> _About this task_: Return, word for word, only the lines of the data below that lie between the line with "purple square: (100, 580)" and the line with "blue cross: (86, 119) -> (62, 104), turned 35", those two lines included.

> _Task input_:
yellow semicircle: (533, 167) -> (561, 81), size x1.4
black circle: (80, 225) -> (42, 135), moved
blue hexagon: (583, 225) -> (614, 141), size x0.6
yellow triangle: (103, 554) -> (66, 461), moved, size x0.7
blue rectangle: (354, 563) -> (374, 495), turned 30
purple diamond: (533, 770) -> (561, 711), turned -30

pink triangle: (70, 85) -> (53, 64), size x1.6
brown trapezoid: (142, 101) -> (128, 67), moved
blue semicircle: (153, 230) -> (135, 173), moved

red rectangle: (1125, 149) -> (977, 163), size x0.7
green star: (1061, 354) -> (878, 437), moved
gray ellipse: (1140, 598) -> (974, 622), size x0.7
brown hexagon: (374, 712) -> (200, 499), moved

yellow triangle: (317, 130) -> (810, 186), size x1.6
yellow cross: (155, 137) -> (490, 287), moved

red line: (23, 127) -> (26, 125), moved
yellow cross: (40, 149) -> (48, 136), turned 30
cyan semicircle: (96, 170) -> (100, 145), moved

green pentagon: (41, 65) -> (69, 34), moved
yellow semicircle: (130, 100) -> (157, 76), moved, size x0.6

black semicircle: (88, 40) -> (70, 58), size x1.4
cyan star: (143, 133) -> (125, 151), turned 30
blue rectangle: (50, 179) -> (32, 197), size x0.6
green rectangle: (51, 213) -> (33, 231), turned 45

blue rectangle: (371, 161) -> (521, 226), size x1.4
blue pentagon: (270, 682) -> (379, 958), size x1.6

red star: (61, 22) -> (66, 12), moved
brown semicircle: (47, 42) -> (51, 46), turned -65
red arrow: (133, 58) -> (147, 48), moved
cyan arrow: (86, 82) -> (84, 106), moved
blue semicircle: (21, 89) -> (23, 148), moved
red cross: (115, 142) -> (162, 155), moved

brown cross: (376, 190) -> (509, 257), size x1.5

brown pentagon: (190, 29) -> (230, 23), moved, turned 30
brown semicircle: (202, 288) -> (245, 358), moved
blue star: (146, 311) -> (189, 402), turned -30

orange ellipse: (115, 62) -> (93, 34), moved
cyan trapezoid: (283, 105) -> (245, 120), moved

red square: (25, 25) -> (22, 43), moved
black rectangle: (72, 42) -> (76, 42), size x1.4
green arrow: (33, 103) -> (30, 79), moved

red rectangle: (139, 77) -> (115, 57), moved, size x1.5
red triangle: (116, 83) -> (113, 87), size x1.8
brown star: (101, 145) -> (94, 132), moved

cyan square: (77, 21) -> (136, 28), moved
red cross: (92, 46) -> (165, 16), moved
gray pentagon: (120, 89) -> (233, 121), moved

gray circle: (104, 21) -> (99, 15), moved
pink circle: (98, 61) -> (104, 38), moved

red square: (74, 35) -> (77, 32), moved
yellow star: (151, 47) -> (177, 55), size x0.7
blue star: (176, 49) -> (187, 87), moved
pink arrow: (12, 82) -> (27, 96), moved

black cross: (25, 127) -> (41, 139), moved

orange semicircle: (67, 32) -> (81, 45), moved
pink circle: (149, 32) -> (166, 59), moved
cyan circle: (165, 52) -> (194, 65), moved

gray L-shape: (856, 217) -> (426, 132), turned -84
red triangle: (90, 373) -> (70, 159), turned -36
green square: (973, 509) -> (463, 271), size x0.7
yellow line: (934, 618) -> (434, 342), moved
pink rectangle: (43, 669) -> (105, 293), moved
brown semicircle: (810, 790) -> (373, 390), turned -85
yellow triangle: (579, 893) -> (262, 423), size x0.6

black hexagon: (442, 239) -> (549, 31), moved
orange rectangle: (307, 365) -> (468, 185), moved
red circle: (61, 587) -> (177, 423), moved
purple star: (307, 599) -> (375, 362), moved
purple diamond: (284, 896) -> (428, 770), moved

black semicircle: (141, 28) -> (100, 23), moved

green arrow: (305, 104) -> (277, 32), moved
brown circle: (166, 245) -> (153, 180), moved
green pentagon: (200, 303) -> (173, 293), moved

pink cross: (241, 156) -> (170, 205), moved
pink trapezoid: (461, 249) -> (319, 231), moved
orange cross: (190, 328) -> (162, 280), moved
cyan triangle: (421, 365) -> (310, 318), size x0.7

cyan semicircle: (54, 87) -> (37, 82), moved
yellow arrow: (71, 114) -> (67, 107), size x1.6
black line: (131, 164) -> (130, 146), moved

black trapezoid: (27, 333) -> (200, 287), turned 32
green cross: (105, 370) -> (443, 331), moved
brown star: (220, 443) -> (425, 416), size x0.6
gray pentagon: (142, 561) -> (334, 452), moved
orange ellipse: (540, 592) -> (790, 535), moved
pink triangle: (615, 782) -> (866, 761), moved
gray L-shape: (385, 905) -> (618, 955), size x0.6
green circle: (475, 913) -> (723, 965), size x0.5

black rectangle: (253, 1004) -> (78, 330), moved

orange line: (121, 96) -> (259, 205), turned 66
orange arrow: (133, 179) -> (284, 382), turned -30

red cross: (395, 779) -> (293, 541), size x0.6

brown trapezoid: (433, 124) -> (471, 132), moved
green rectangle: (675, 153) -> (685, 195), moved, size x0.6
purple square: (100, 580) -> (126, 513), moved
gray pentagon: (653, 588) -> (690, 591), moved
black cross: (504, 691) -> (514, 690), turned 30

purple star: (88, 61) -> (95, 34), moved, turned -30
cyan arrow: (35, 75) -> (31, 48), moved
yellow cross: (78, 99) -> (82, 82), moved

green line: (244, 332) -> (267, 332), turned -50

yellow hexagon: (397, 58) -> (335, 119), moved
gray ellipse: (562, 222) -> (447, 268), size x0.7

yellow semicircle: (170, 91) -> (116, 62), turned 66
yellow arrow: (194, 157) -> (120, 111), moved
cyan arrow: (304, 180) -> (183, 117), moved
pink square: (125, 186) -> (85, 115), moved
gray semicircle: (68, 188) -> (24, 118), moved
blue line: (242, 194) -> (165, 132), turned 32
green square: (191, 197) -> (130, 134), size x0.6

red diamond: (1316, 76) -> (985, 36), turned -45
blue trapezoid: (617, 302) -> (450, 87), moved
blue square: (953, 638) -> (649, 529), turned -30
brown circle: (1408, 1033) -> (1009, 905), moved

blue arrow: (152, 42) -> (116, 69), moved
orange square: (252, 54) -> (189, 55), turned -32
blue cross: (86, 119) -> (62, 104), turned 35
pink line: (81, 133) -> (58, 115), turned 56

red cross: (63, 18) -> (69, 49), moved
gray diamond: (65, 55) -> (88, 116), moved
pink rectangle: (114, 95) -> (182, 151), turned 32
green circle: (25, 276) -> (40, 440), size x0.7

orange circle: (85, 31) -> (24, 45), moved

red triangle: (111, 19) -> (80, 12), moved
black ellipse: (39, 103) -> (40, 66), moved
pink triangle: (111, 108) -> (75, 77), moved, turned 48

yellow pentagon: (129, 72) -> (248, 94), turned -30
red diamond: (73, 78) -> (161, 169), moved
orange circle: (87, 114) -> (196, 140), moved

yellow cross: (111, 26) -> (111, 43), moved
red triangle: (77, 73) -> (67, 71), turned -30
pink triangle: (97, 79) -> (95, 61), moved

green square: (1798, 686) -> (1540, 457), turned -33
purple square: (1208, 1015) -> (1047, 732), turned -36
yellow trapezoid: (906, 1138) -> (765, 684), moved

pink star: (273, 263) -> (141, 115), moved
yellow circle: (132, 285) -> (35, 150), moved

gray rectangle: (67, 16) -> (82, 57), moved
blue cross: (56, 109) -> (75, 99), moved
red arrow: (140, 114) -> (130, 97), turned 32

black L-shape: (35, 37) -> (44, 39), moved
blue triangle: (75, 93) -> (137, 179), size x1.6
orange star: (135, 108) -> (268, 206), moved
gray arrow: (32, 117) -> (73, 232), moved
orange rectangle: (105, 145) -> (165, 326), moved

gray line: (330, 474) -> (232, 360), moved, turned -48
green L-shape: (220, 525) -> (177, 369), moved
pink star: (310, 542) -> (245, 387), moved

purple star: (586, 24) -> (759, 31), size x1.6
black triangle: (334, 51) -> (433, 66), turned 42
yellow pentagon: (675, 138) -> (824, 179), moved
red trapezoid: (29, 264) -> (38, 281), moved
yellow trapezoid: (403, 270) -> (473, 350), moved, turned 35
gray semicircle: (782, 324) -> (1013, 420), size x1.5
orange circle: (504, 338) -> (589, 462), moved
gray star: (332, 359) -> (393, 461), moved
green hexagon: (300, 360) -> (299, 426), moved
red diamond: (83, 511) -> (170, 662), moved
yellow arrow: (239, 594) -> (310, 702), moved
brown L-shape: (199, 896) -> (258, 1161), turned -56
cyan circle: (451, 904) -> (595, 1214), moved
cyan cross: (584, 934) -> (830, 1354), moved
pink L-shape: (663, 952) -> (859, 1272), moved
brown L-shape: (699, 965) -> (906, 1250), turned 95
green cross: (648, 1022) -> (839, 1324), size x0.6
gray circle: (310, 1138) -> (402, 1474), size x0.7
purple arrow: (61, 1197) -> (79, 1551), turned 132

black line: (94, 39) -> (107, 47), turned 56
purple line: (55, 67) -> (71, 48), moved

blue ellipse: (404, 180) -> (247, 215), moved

> _Written solution_:
purple square: (100, 580) -> (126, 513), moved
gray pentagon: (653, 588) -> (690, 591), moved
black cross: (504, 691) -> (514, 690), turned 30

purple star: (88, 61) -> (95, 34), moved, turned -30
cyan arrow: (35, 75) -> (31, 48), moved
yellow cross: (78, 99) -> (82, 82), moved

green line: (244, 332) -> (267, 332), turned -50

yellow hexagon: (397, 58) -> (335, 119), moved
gray ellipse: (562, 222) -> (447, 268), size x0.7

yellow semicircle: (170, 91) -> (116, 62), turned 66
yellow arrow: (194, 157) -> (120, 111), moved
cyan arrow: (304, 180) -> (183, 117), moved
pink square: (125, 186) -> (85, 115), moved
gray semicircle: (68, 188) -> (24, 118), moved
blue line: (242, 194) -> (165, 132), turned 32
green square: (191, 197) -> (130, 134), size x0.6

red diamond: (1316, 76) -> (985, 36), turned -45
blue trapezoid: (617, 302) -> (450, 87), moved
blue square: (953, 638) -> (649, 529), turned -30
brown circle: (1408, 1033) -> (1009, 905), moved

blue arrow: (152, 42) -> (116, 69), moved
orange square: (252, 54) -> (189, 55), turned -32
blue cross: (86, 119) -> (62, 104), turned 35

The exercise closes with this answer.